## PROBLEM
Below are records; reproduce exactly the lines from the first through the one containing "none -> tan slope D8:E9 level 1 top E".

*** Block opens ***

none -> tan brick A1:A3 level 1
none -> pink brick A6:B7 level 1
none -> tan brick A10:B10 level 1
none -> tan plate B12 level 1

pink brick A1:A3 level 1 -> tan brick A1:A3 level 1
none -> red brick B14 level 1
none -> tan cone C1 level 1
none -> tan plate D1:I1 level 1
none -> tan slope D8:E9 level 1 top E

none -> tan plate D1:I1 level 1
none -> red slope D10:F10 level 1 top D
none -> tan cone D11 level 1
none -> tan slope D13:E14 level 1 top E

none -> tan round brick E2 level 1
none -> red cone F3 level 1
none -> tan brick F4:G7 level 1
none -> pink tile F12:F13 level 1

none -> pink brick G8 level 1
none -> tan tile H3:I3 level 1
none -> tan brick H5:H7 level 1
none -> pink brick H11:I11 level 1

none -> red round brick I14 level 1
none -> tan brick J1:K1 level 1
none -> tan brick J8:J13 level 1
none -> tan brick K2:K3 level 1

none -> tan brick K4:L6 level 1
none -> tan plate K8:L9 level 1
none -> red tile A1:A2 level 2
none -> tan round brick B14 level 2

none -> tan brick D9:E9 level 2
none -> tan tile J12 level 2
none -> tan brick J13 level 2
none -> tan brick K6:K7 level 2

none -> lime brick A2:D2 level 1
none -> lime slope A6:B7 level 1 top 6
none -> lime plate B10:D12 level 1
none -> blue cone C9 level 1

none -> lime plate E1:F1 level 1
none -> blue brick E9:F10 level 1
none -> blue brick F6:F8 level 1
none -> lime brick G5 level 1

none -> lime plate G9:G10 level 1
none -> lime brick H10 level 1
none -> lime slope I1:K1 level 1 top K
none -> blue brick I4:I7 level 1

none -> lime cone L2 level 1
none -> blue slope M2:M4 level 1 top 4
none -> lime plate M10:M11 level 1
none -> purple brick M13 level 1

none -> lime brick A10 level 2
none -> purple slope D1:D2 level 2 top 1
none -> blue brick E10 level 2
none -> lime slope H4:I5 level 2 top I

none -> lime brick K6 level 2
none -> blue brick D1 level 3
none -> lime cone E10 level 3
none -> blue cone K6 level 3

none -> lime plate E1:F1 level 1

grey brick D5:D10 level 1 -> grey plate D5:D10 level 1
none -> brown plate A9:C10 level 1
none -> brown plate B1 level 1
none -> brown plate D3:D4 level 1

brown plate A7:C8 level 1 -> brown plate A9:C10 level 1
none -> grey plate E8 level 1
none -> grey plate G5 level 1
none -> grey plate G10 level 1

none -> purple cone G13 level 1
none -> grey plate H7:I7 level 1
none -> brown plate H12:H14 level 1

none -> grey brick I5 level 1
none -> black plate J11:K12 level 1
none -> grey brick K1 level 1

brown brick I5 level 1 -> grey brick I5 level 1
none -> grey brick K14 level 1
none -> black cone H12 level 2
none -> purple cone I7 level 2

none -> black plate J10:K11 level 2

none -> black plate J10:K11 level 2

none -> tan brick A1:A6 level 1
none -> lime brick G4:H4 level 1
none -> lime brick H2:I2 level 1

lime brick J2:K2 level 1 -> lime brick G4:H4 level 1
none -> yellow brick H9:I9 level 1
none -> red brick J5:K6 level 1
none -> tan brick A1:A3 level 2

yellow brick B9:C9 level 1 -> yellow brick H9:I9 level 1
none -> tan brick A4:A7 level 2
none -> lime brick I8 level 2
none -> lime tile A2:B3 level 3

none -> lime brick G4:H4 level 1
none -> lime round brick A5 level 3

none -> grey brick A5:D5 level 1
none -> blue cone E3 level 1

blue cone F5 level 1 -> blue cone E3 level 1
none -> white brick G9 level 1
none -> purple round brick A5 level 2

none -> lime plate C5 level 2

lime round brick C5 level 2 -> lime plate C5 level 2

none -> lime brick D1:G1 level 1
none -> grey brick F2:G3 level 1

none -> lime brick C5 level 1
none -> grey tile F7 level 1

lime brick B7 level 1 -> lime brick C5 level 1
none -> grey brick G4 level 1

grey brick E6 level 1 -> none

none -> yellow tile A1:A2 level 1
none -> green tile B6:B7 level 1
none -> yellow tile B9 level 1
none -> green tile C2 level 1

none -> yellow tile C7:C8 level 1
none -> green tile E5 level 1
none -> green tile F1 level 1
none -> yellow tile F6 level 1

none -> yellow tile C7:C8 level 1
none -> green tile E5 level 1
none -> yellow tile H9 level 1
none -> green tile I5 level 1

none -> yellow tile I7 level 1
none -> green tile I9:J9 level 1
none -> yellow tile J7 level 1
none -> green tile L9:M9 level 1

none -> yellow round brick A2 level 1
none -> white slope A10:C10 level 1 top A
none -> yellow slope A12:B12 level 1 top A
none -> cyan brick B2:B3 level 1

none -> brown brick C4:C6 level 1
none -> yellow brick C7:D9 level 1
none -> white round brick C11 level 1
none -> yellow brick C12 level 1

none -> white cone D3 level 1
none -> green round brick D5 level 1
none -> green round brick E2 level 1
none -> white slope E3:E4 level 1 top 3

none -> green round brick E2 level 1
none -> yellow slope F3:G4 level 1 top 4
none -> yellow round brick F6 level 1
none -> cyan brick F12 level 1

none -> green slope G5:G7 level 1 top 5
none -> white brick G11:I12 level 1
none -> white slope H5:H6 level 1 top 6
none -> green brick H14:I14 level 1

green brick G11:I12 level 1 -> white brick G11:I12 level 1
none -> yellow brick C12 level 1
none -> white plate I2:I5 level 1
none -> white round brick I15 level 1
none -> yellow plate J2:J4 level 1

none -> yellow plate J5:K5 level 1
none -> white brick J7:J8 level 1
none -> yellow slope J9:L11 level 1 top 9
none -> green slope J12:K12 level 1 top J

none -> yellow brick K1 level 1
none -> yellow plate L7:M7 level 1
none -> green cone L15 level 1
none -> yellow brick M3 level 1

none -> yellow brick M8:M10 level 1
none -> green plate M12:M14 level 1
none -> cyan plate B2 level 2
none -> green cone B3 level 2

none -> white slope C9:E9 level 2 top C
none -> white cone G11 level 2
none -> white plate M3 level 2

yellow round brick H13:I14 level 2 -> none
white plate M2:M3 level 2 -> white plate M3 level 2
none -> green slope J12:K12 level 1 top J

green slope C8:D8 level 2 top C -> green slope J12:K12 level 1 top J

*** Block closes ***

## OUTPUT FOR THIS EXERCISE
none -> tan brick A1:A3 level 1
none -> pink brick A6:B7 level 1
none -> tan brick A10:B10 level 1
none -> tan plate B12 level 1

pink brick A1:A3 level 1 -> tan brick A1:A3 level 1
none -> red brick B14 level 1
none -> tan cone C1 level 1
none -> tan plate D1:I1 level 1
none -> tan slope D8:E9 level 1 top E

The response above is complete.